## Task brief:
What lines in the entries hold the string "notebook"? List them.

Data records:
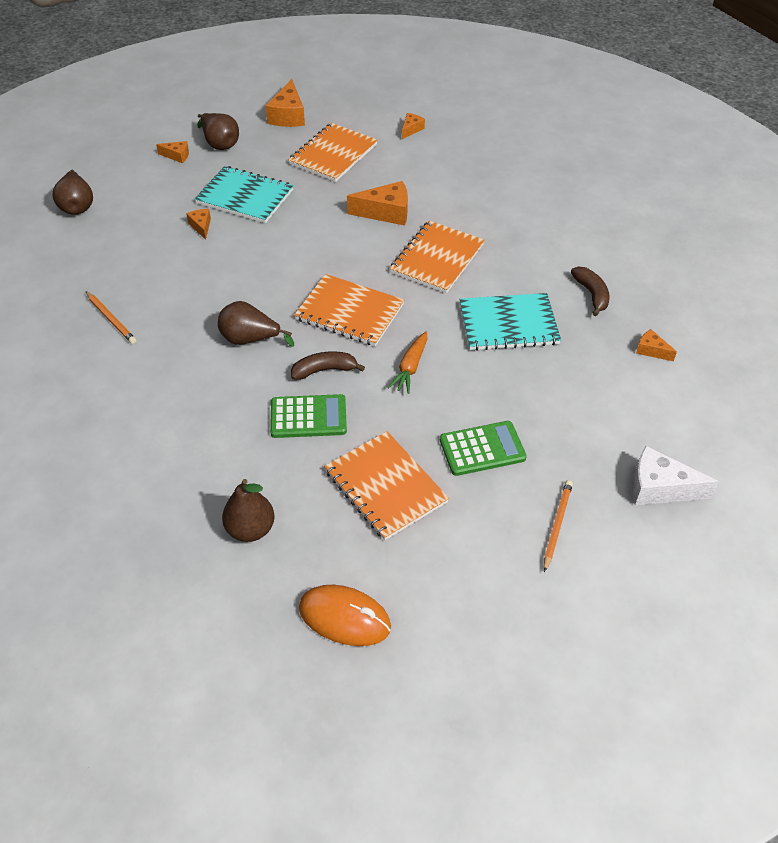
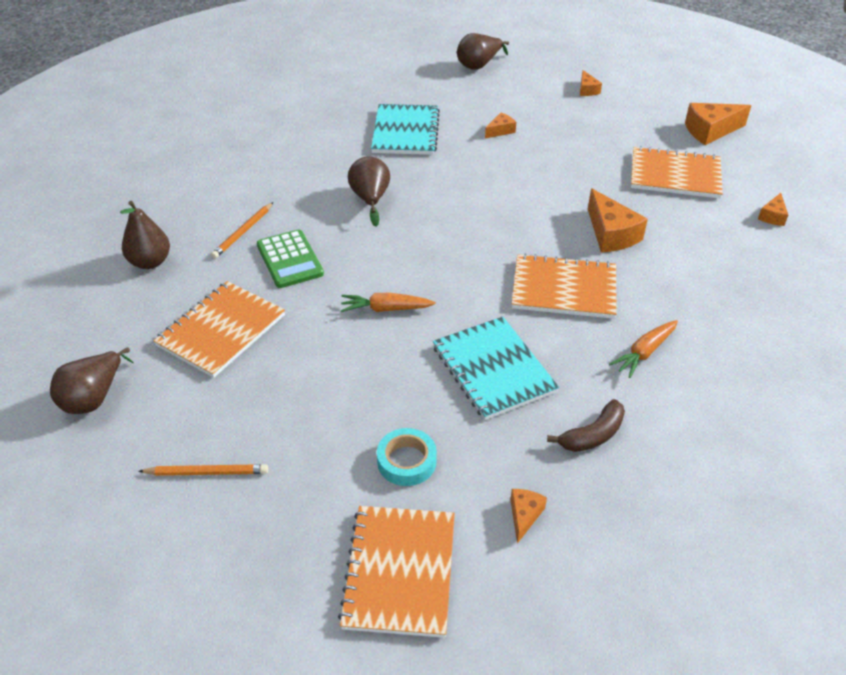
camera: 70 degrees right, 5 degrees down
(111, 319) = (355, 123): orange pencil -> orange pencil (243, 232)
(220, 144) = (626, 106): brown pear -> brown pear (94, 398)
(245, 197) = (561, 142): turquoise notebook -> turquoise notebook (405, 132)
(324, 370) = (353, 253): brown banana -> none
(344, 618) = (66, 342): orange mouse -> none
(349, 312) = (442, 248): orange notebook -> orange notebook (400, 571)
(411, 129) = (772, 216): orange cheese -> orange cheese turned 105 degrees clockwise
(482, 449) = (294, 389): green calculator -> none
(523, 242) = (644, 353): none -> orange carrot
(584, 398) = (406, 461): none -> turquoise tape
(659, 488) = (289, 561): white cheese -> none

## Exercise output:
(245, 197) = (561, 142): turquoise notebook -> turquoise notebook (405, 132)
(349, 312) = (442, 248): orange notebook -> orange notebook (400, 571)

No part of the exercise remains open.